• _EXERCISE REQUIREMENTS_
Your output should consist solely of the lines from the one holding "yellow spray bottle: 0 -> 2" to the end of the records below, inclusive, reproduced exactly and free of pictures.

==== RECORDED DATA

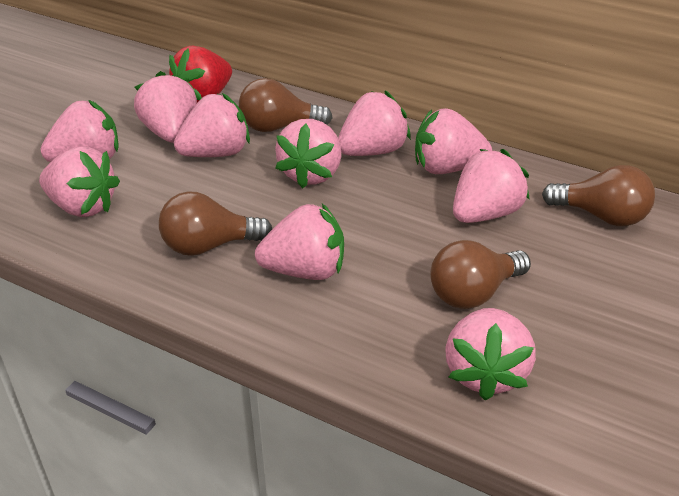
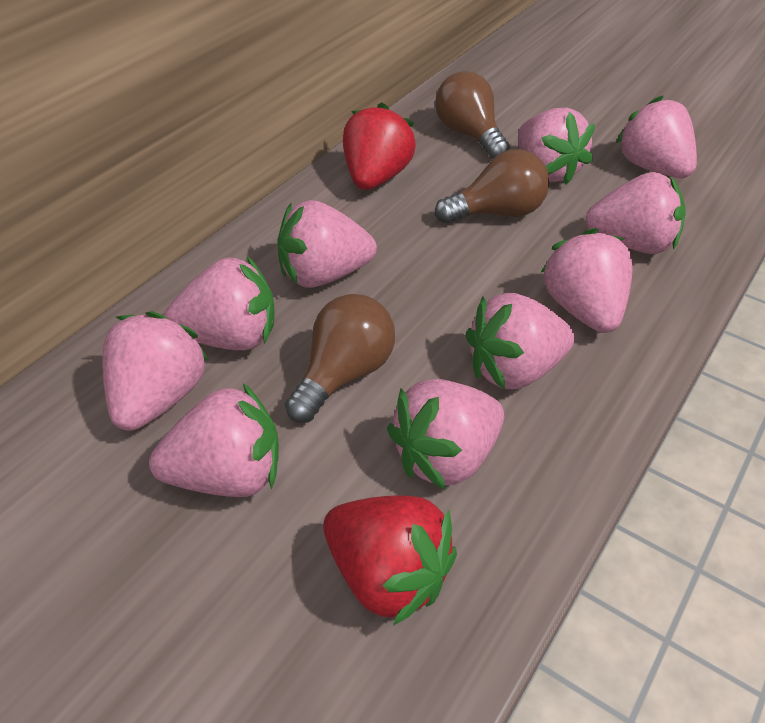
brown light bulb: 4 -> 3
red strawberry: 1 -> 2

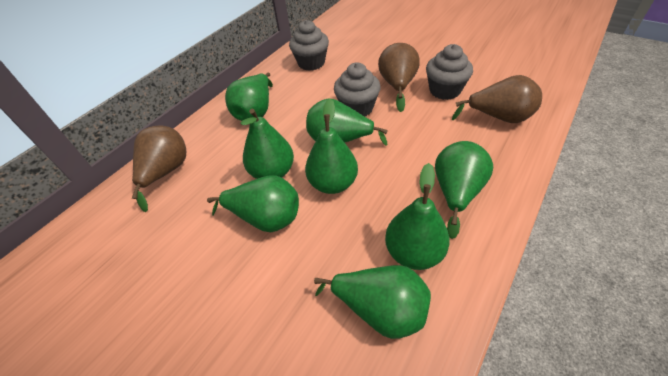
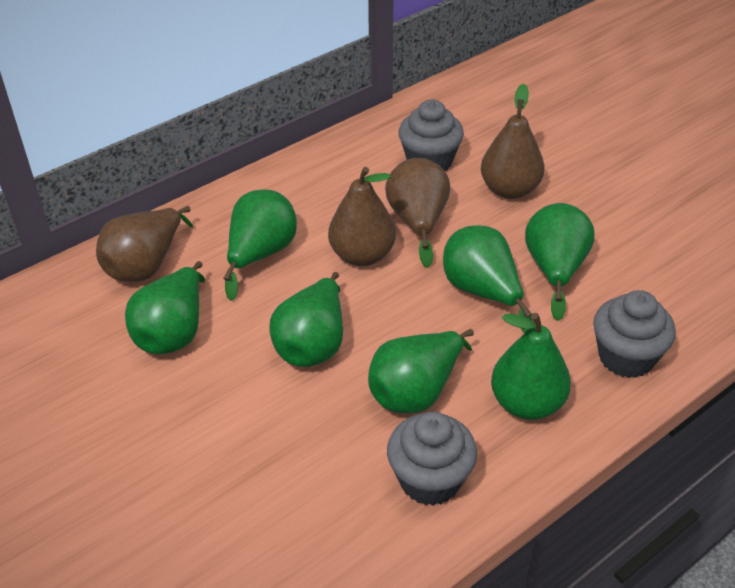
brown pear: 3 -> 4
green pear: 8 -> 7

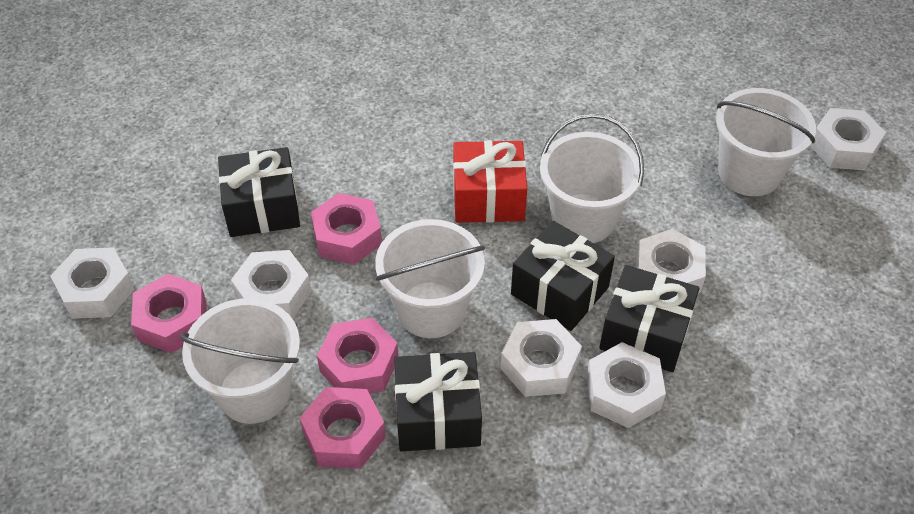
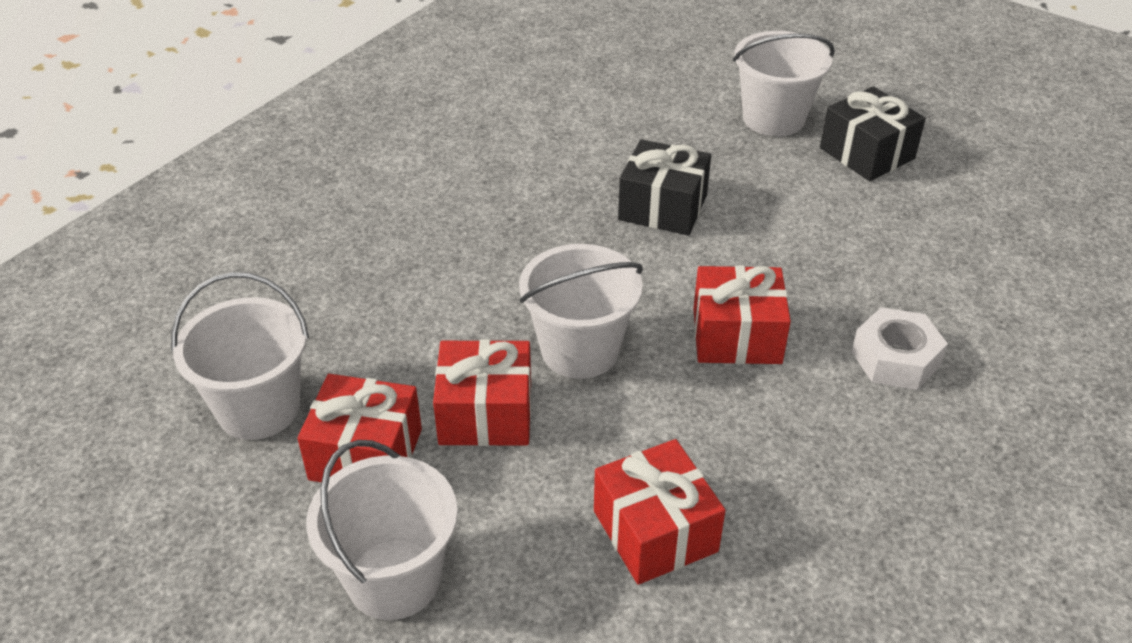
black gift: 4 -> 2
pink nut: 4 -> 0
red gift: 1 -> 4
white nut: 6 -> 1

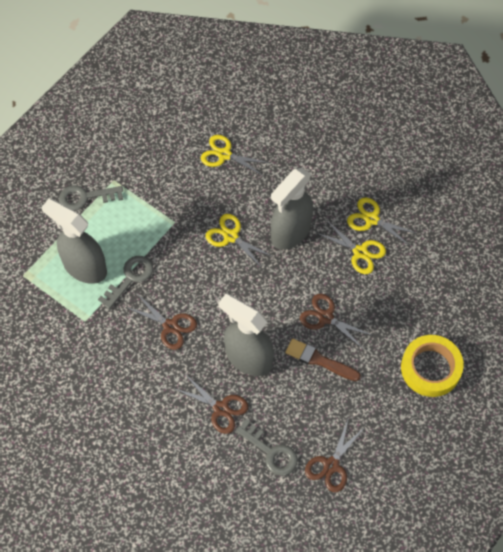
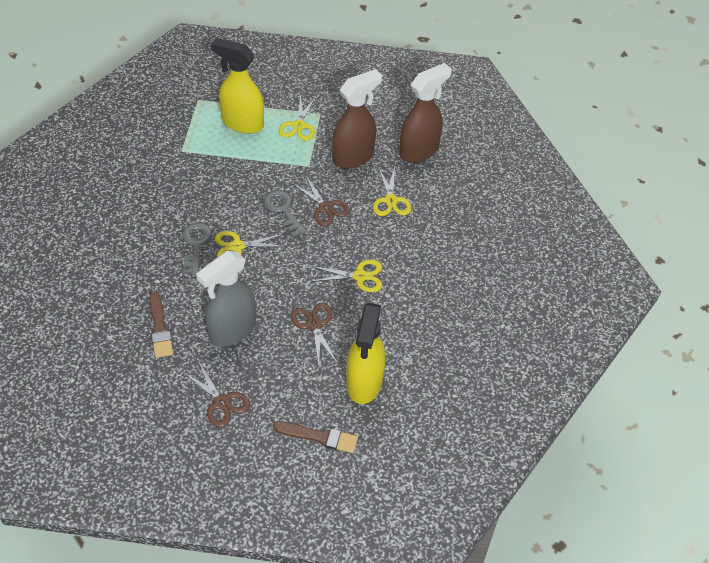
brown brush: 1 -> 2
brown scissors: 4 -> 3
brown spray bottle: 0 -> 2
grey key: 3 -> 2
grey spray bottle: 3 -> 1
yellow spray bottle: 0 -> 2
yellow tape: 1 -> 0

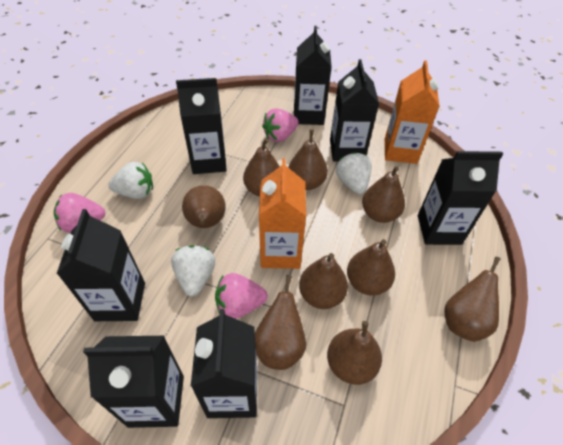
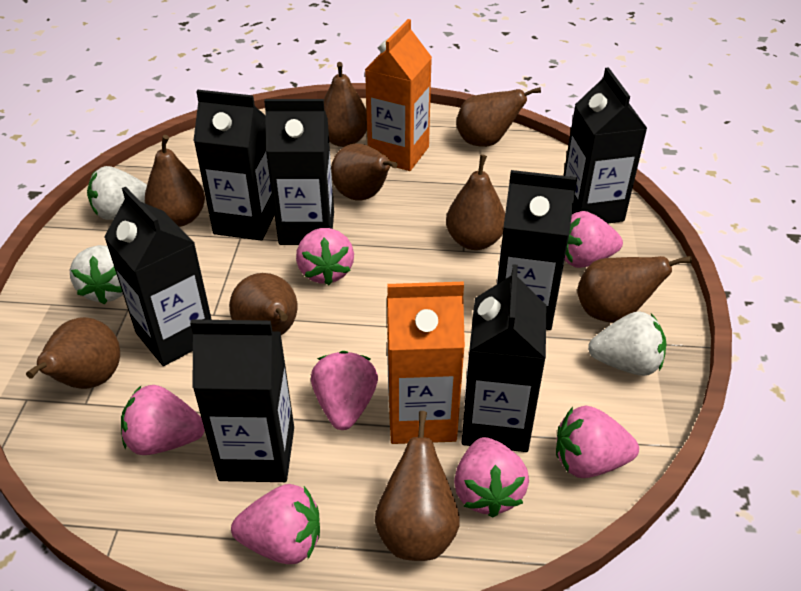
pink strawberry: 3 -> 7

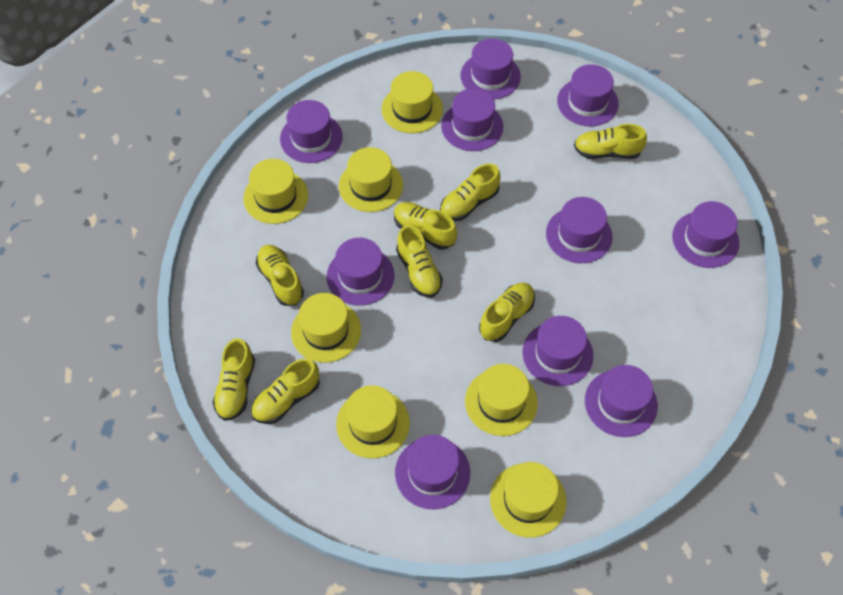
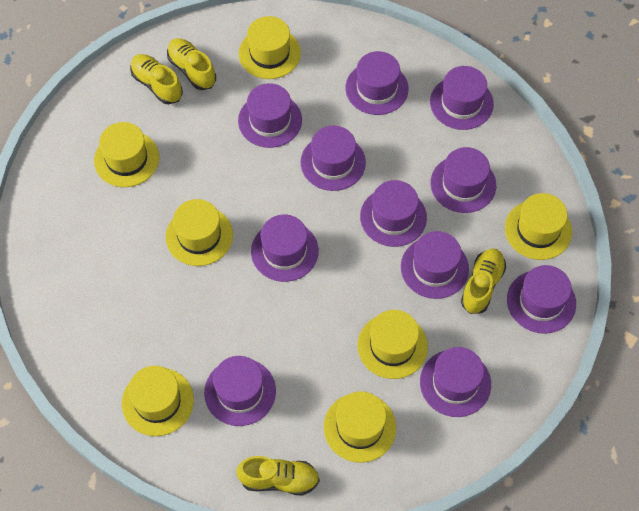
purple hat: 10 -> 11
yellow shoe: 8 -> 4

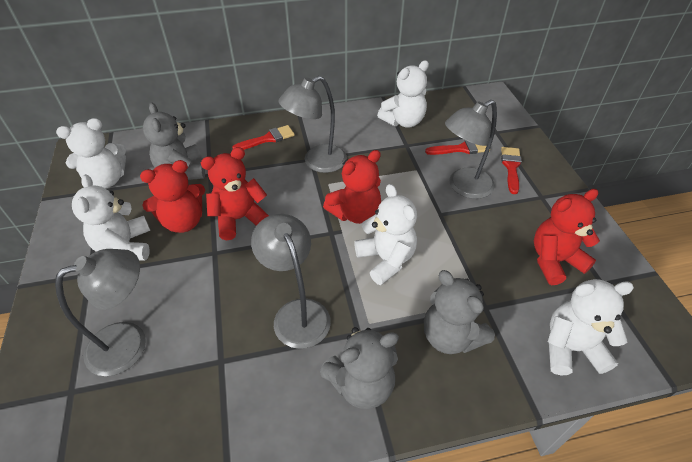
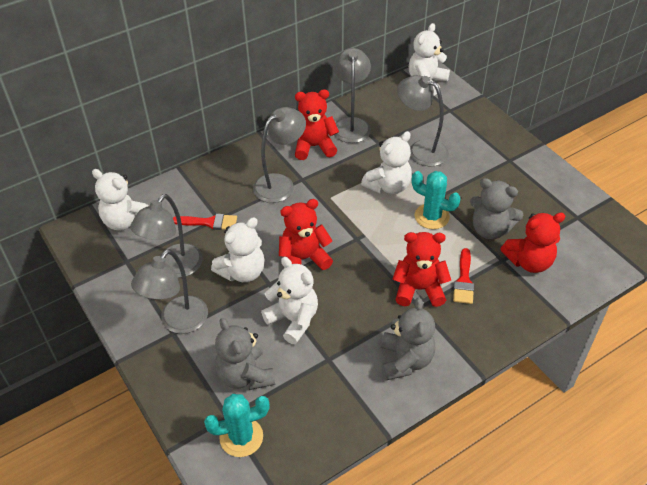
grey lamp: 4 -> 5
red brush: 3 -> 2
turquoise cactus: 0 -> 2

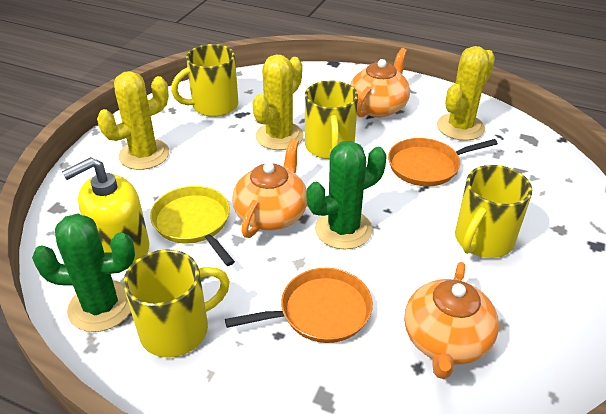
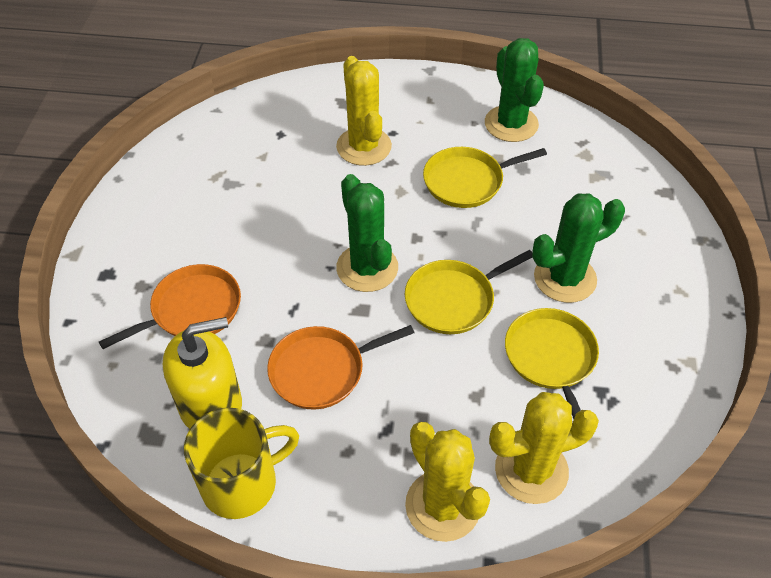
green cactus: 2 -> 3
orange teapot: 3 -> 0
yellow mug: 4 -> 1
yellow pan: 1 -> 3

========

• _WRITTEN SOLUTION_
yellow spray bottle: 0 -> 2
yellow tape: 1 -> 0

pink strawberry: 3 -> 7

purple hat: 10 -> 11
yellow shoe: 8 -> 4

grey lamp: 4 -> 5
red brush: 3 -> 2
turquoise cactus: 0 -> 2

green cactus: 2 -> 3
orange teapot: 3 -> 0
yellow mug: 4 -> 1
yellow pan: 1 -> 3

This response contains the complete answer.